- _Task statement_
Could you copy word for word only the lines between the one containing "#kernels: [693,33,1037,223] ->" and the end of the listing below, both included, and leave out the pictures?

- _Data shown_
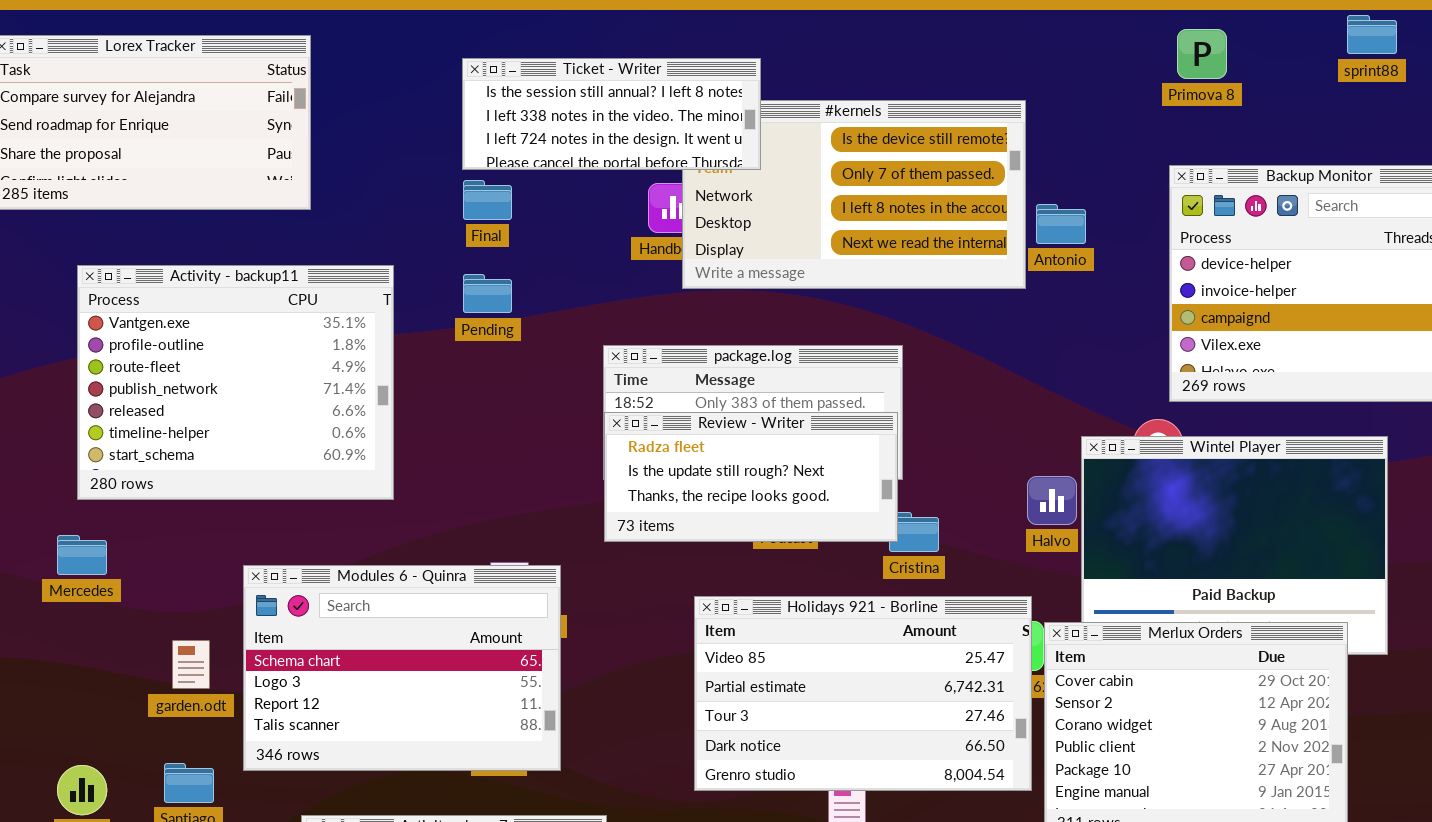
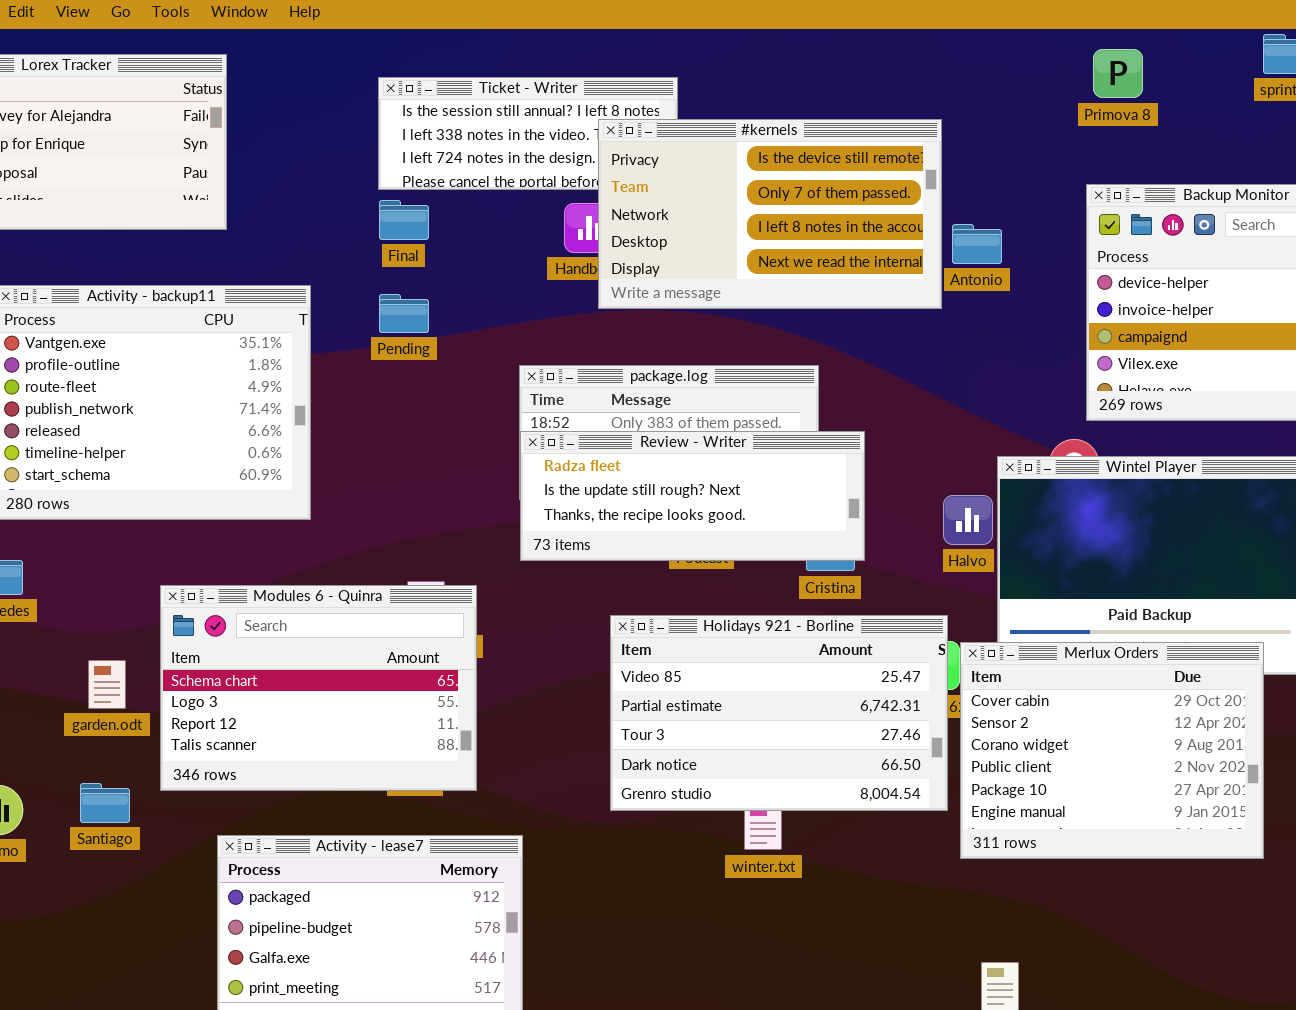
#kernels: [682,100,1026,289] -> [598,119,942,309], raised
Review - Writer: [604,412,898,542] -> [520,431,865,561], resized

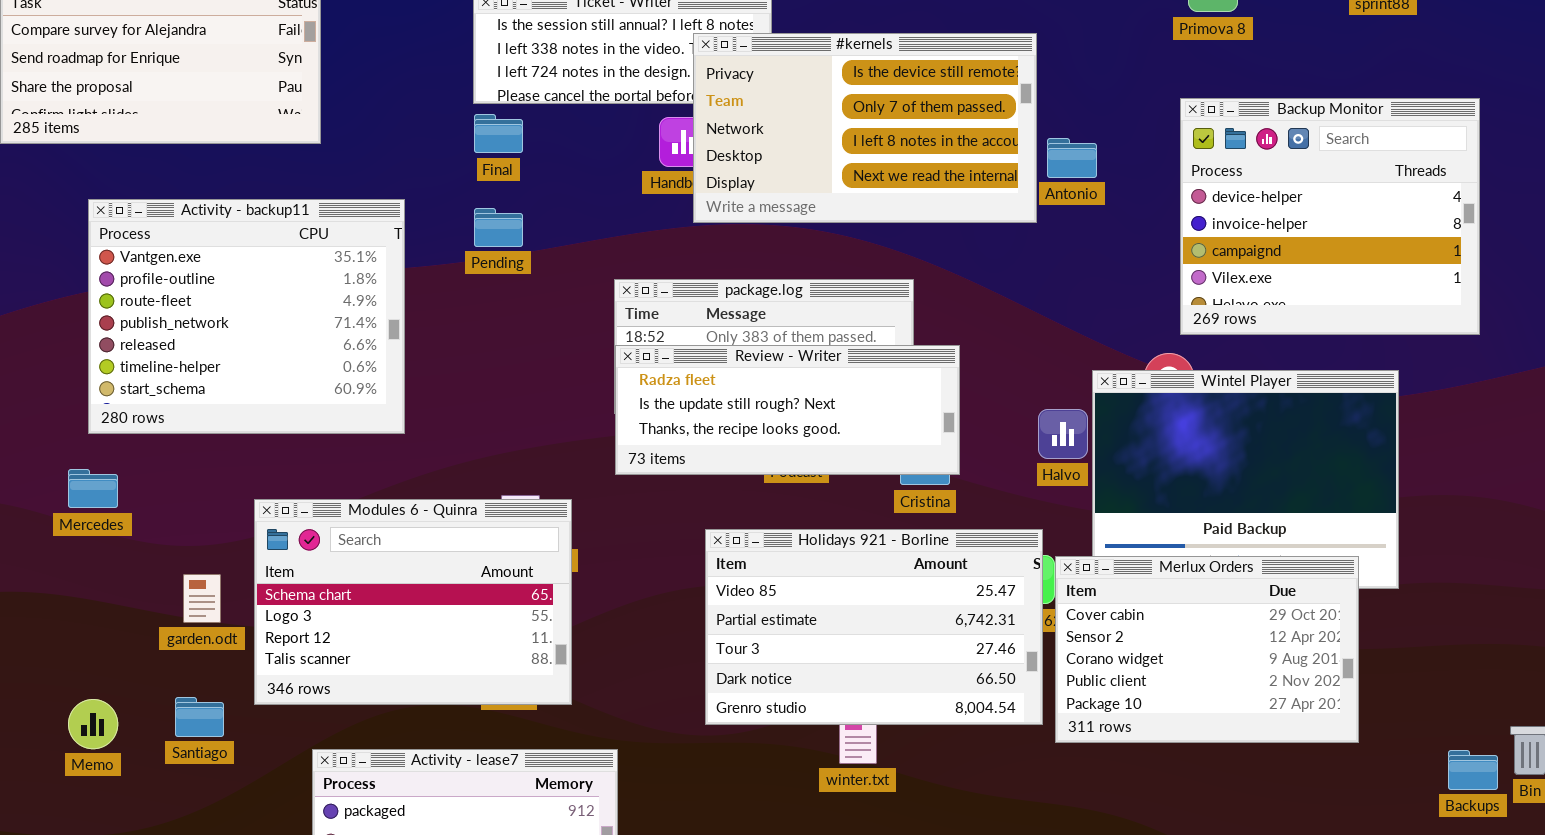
Merlux Orders: [960,642,1264,859] -> [1055,556,1359,743], resized

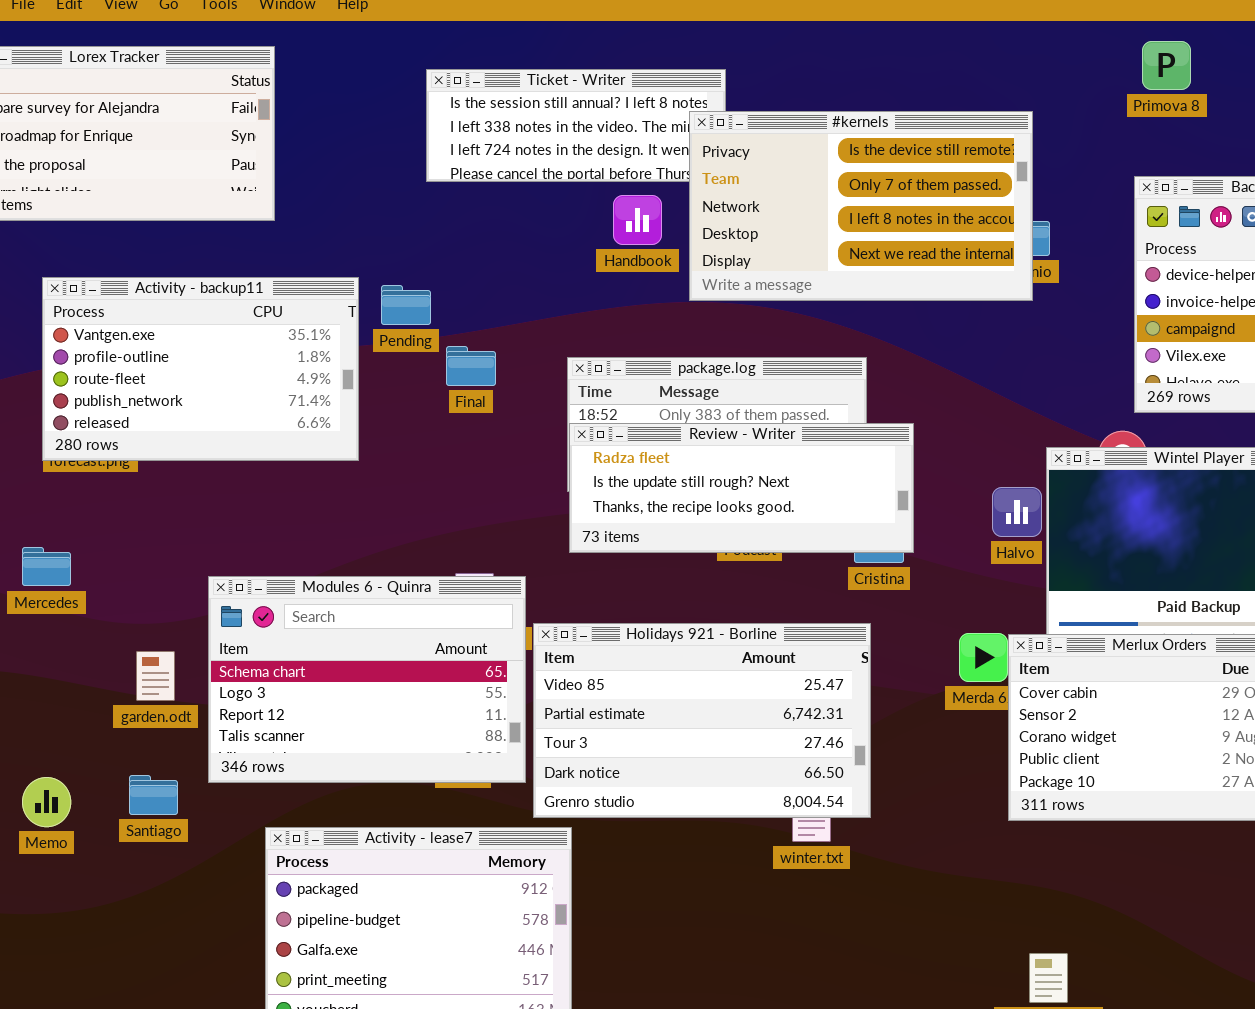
#kernels: [693,33,1037,223] -> [689,111,1033,301], moved
Final: [474,114,523,153] -> [446,346,496,386], moved
Activity - backup11: [88,199,405,434] -> [42,277,359,461], resized
Pending: [474,208,523,247] -> [381,285,431,325], moved
Holidays 921 - Borline: [705,529,1043,725] -> [533,623,871,818], moved

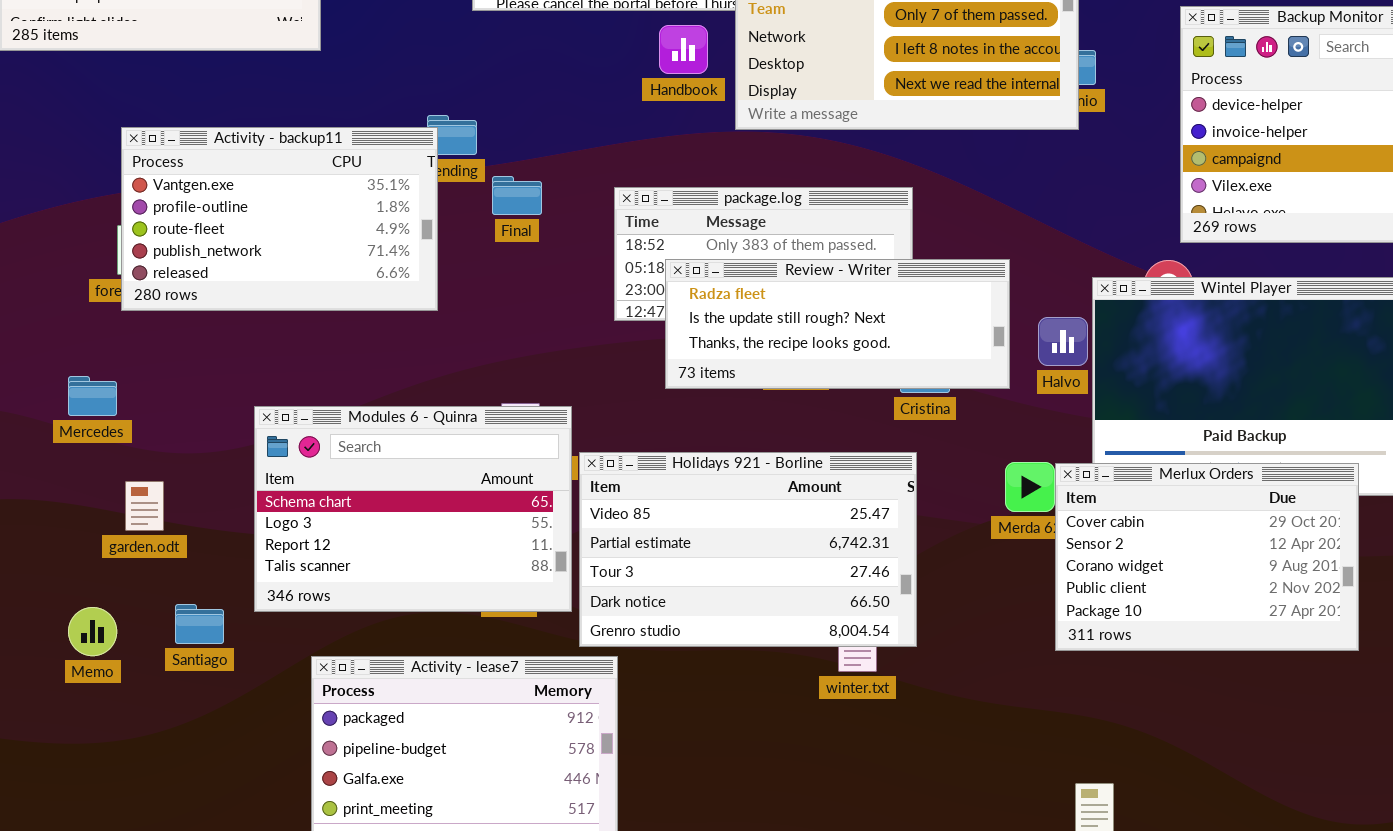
Activity - backup11: [42,277,359,461] -> [121,127,438,311], moved
Review - Writer: [569,423,914,553] -> [665,259,1010,389], moved
garden.odt: [136,651,175,701] -> [125,481,164,531], moved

- _Worked solution_
#kernels: [693,33,1037,223] -> [689,111,1033,301], moved
Final: [474,114,523,153] -> [446,346,496,386], moved
Activity - backup11: [88,199,405,434] -> [42,277,359,461], resized
Pending: [474,208,523,247] -> [381,285,431,325], moved
Holidays 921 - Borline: [705,529,1043,725] -> [533,623,871,818], moved

Activity - backup11: [42,277,359,461] -> [121,127,438,311], moved
Review - Writer: [569,423,914,553] -> [665,259,1010,389], moved
garden.odt: [136,651,175,701] -> [125,481,164,531], moved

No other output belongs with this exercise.